WHAT YOU NEED TO DO -
Pictures in the records are to be excluded from an otherwise exact copy.

------ RECORDS TO PROCESS ------

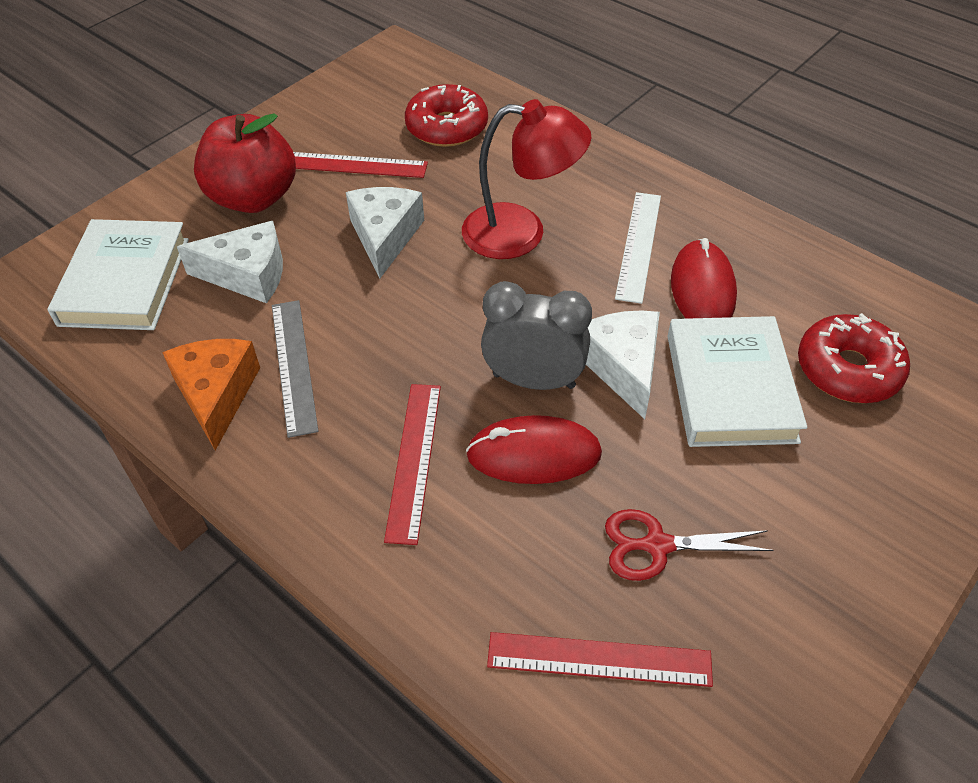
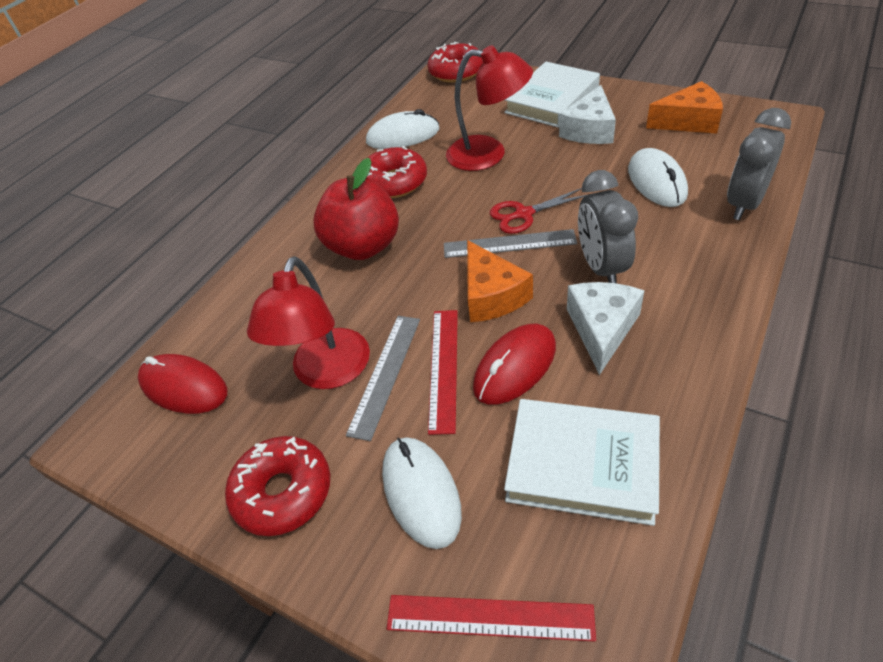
grey clock: 1 -> 2
grey ruler: 1 -> 2
orange cheese: 1 -> 2
red donut: 2 -> 3
red lamp: 1 -> 2
red ruler: 3 -> 2
white cheese: 3 -> 2
white mouse: 0 -> 3
white ruler: 1 -> 0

------

OUTPUT FOR THIS EXERCISE -
grey clock: 1 -> 2
grey ruler: 1 -> 2
orange cheese: 1 -> 2
red donut: 2 -> 3
red lamp: 1 -> 2
red ruler: 3 -> 2
white cheese: 3 -> 2
white mouse: 0 -> 3
white ruler: 1 -> 0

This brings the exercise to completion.